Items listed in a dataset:

━━━

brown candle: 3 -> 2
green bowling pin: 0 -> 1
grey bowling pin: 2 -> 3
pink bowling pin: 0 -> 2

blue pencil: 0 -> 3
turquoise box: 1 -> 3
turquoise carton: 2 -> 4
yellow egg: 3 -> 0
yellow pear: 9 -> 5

━━━

◆ EXERCISE BRIEF: Your task is to transcribe exactly the lines from the one with "pink bowling pin: 0 -> 2" through the end of the data, both included, and nothing besides.

◆ SOLUTION BELOW:
pink bowling pin: 0 -> 2

blue pencil: 0 -> 3
turquoise box: 1 -> 3
turquoise carton: 2 -> 4
yellow egg: 3 -> 0
yellow pear: 9 -> 5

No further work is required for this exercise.